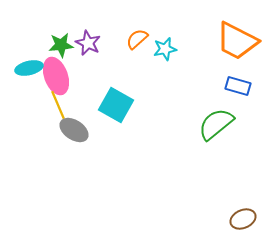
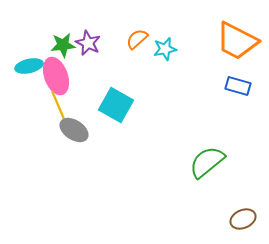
green star: moved 2 px right
cyan ellipse: moved 2 px up
green semicircle: moved 9 px left, 38 px down
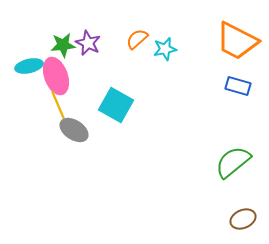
green semicircle: moved 26 px right
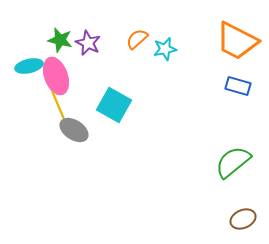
green star: moved 3 px left, 5 px up; rotated 20 degrees clockwise
cyan square: moved 2 px left
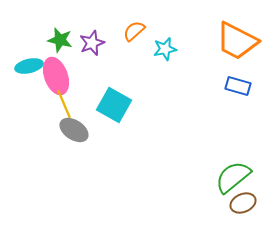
orange semicircle: moved 3 px left, 8 px up
purple star: moved 4 px right; rotated 25 degrees clockwise
yellow line: moved 6 px right, 1 px up
green semicircle: moved 15 px down
brown ellipse: moved 16 px up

• • • •

[Work to complete] Convert the data, from the line with "green semicircle: moved 26 px right" through the end of the data, into a Markdown table with the columns Row and Data line, skipping blank lines. Omit the pictures from the table.

[Answer in full]
| Row | Data line |
|---|---|
| 1 | green semicircle: moved 26 px right |
| 2 | green star: moved 3 px left, 5 px up; rotated 20 degrees clockwise |
| 3 | cyan square: moved 2 px left |
| 4 | orange semicircle: moved 3 px left, 8 px up |
| 5 | purple star: moved 4 px right; rotated 25 degrees clockwise |
| 6 | yellow line: moved 6 px right, 1 px up |
| 7 | green semicircle: moved 15 px down |
| 8 | brown ellipse: moved 16 px up |